--- GIVEN RECORDS ---
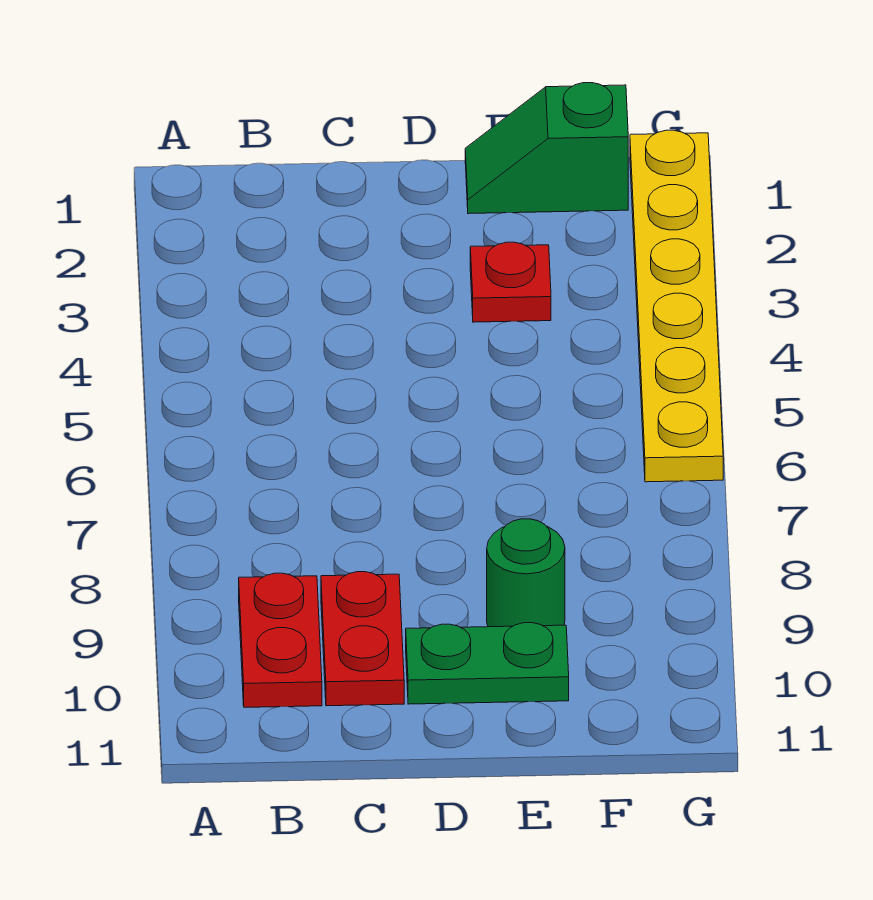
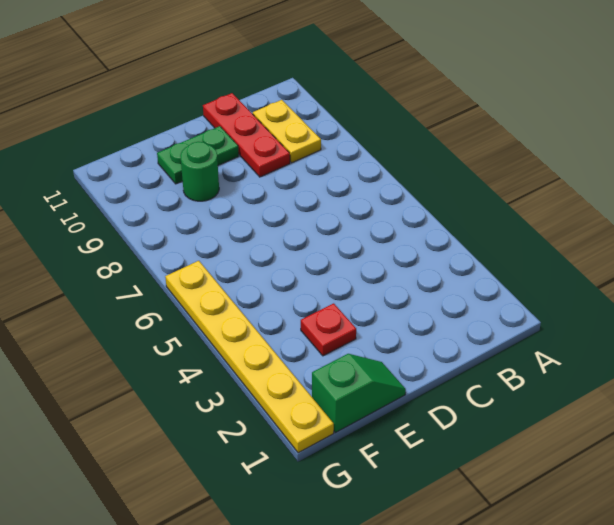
red plate B9:B10 level 1 -> yellow plate B9:B10 level 1
red plate C9:C10 level 1 -> red plate C9:C11 level 1

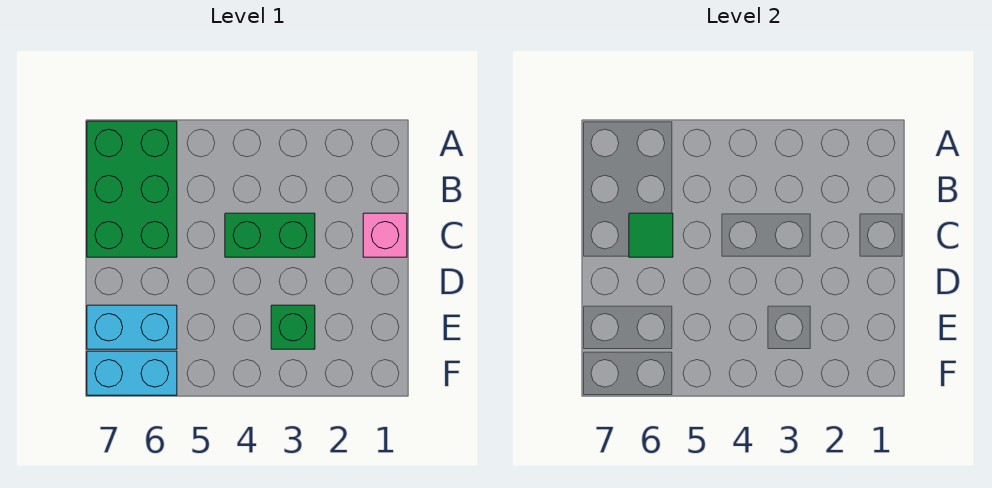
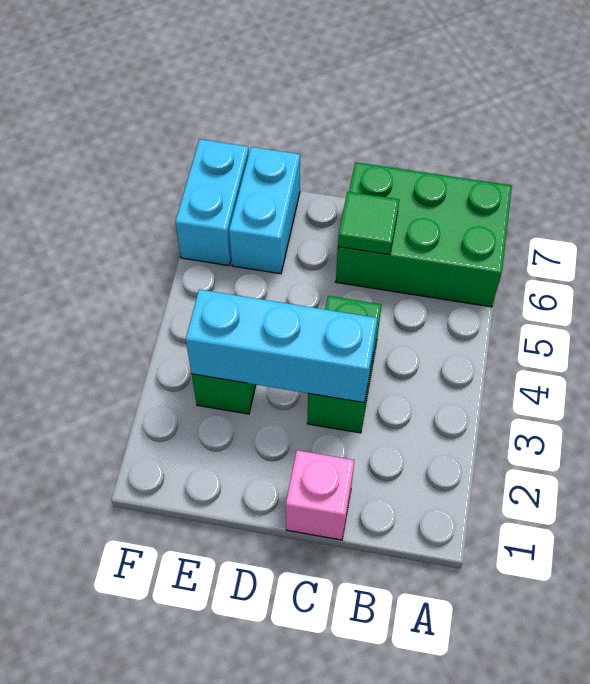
none -> cyan brick C3:E3 level 2

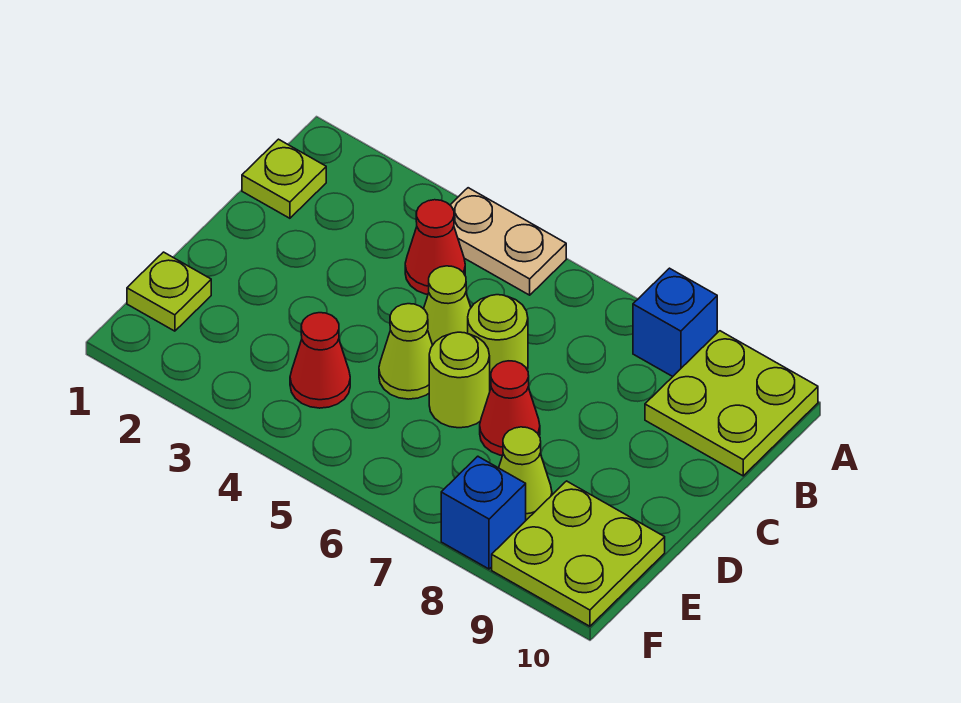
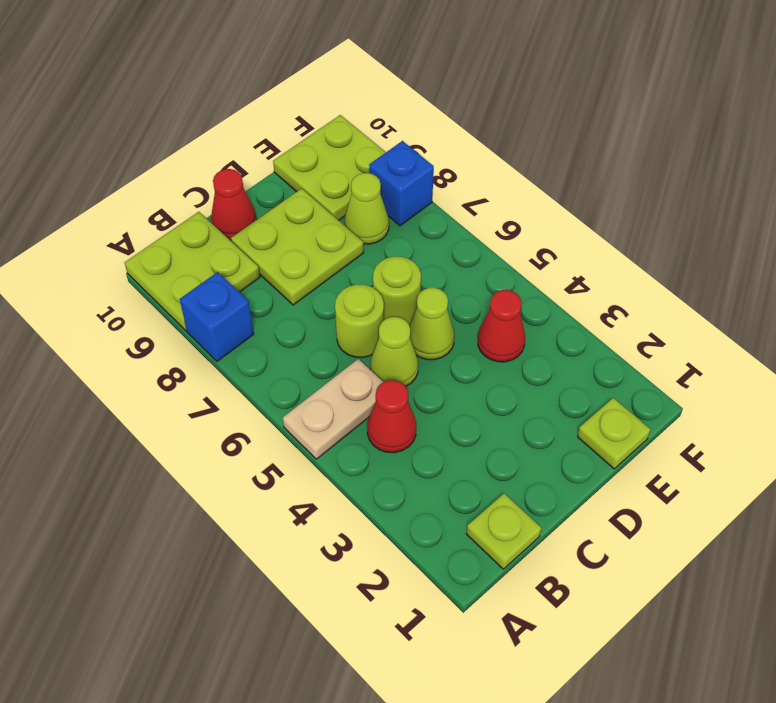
tan plate A4:A5 level 1 -> tan plate A5:B5 level 1
none -> lime plate C8:D9 level 1
red cone D7 level 1 -> red cone C10 level 1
---
### [AIM OF THE TASK]
Only the text of the entries above is to be given again, exactly, with the pictures left out.

### [EXPECTED OUTPUT]
red plate B9:B10 level 1 -> yellow plate B9:B10 level 1
red plate C9:C10 level 1 -> red plate C9:C11 level 1

none -> cyan brick C3:E3 level 2

tan plate A4:A5 level 1 -> tan plate A5:B5 level 1
none -> lime plate C8:D9 level 1
red cone D7 level 1 -> red cone C10 level 1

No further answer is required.